Recorded information:
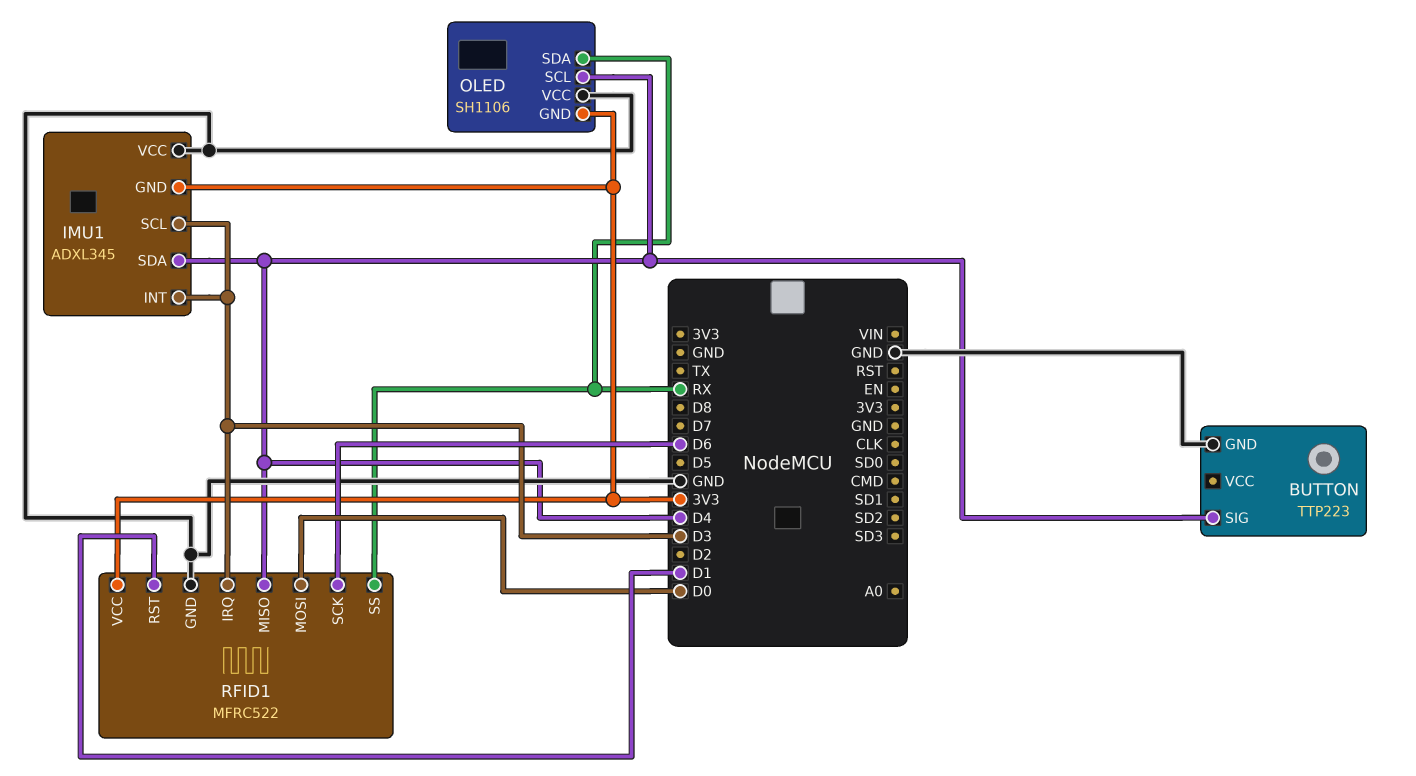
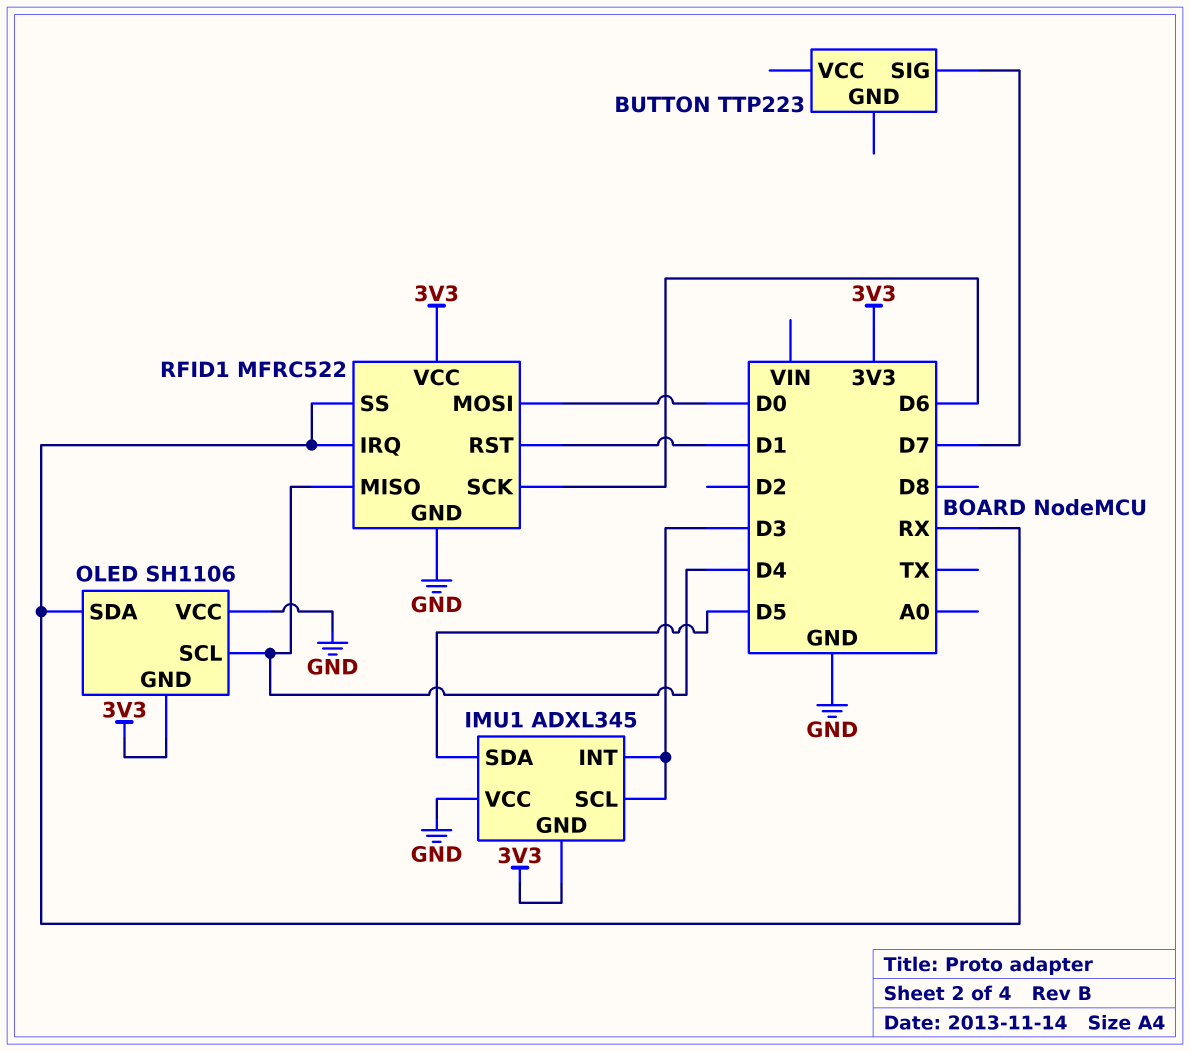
BUTTON pin GND: GND -> none
BUTTON pin SIG: D4 -> D7
IMU1 pin SDA: D4 -> D5
RFID1 pin IRQ: D3 -> RX

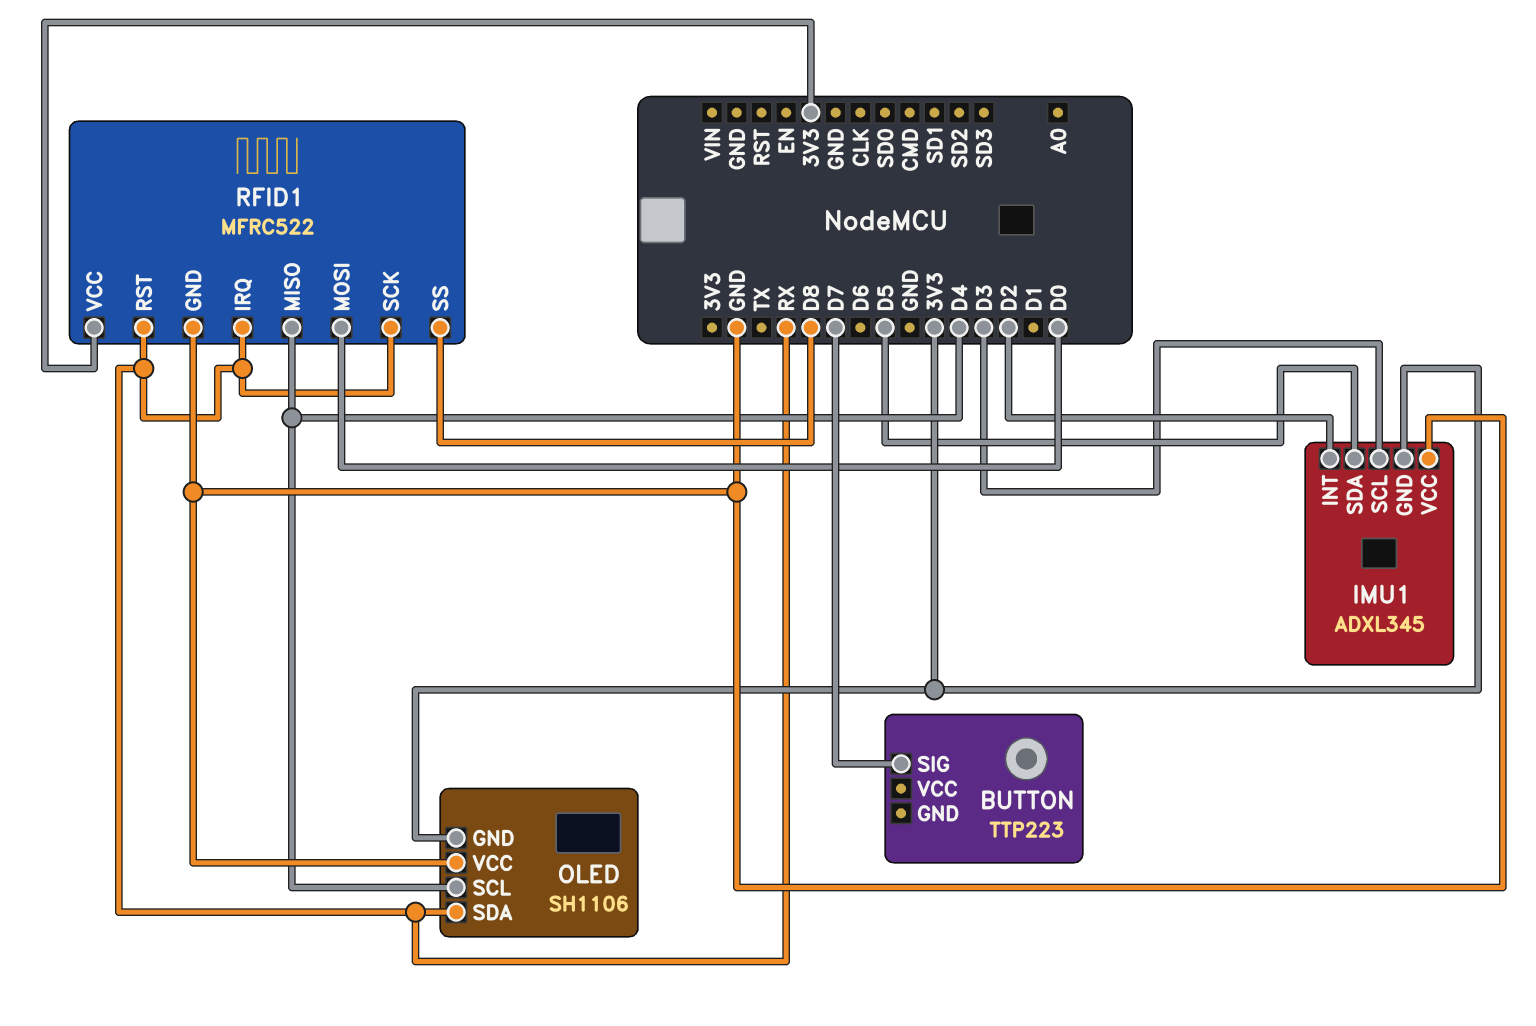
IMU1 pin INT: D3 -> D2
RFID1 pin RST: D1 -> RX
RFID1 pin SCK: D6 -> RX
RFID1 pin SS: RX -> D8

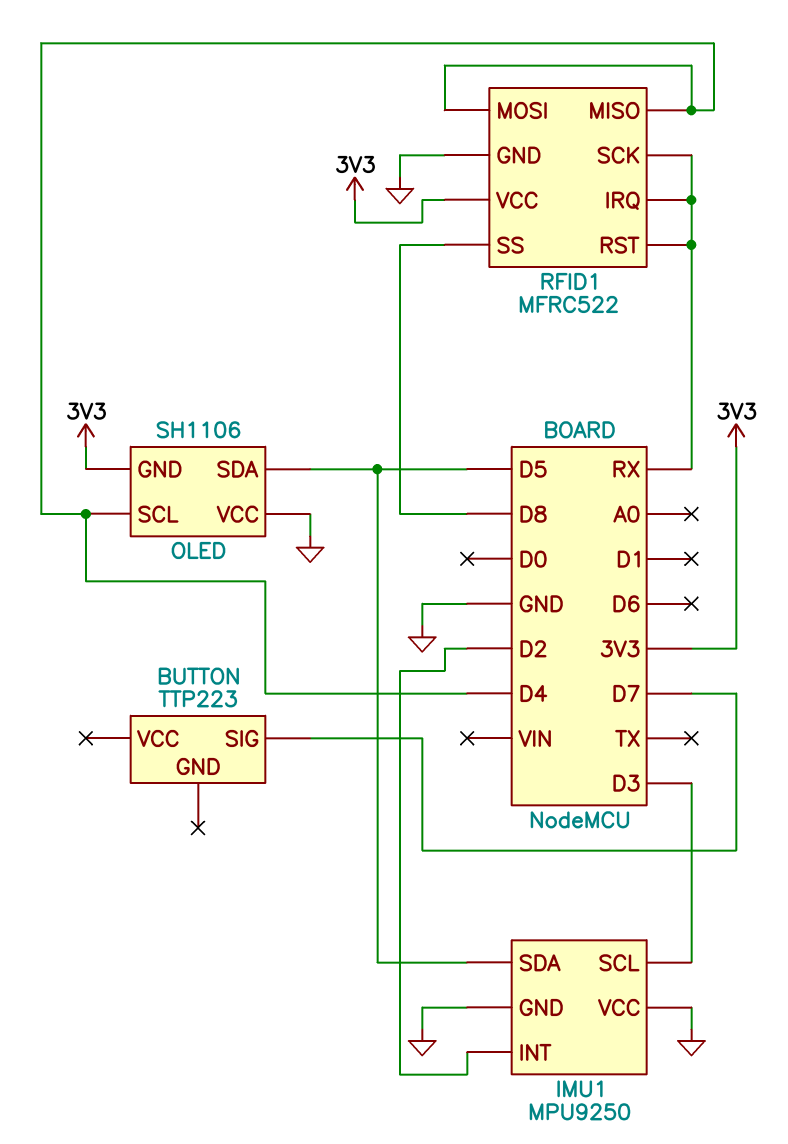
IMU1: ADXL345 -> MPU9250
IMU1 pin GND: 3V3 -> GND
OLED pin SDA: RX -> D5
RFID1 pin MOSI: D0 -> D4

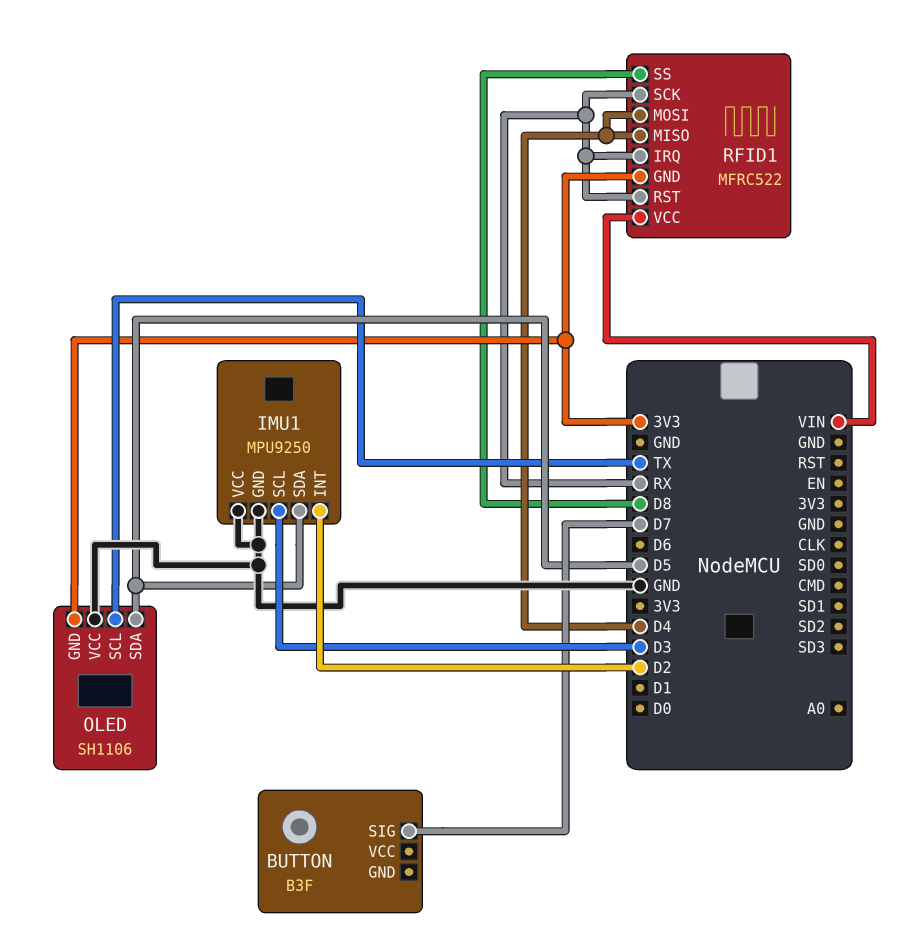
BUTTON: TTP223 -> B3F
OLED pin SCL: D4 -> TX
RFID1 pin GND: GND -> 3V3
RFID1 pin VCC: 3V3 -> VIN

Task:
The answer should consist only of the lines above from the one with "BUTTON pin SIG: D4 -> D7" through the one with "OLED pin SCL: D4 -> TX", repeated exactly, with no pictures among them.

Solution for this exercise:
BUTTON pin SIG: D4 -> D7
IMU1 pin SDA: D4 -> D5
RFID1 pin IRQ: D3 -> RX

IMU1 pin INT: D3 -> D2
RFID1 pin RST: D1 -> RX
RFID1 pin SCK: D6 -> RX
RFID1 pin SS: RX -> D8

IMU1: ADXL345 -> MPU9250
IMU1 pin GND: 3V3 -> GND
OLED pin SDA: RX -> D5
RFID1 pin MOSI: D0 -> D4

BUTTON: TTP223 -> B3F
OLED pin SCL: D4 -> TX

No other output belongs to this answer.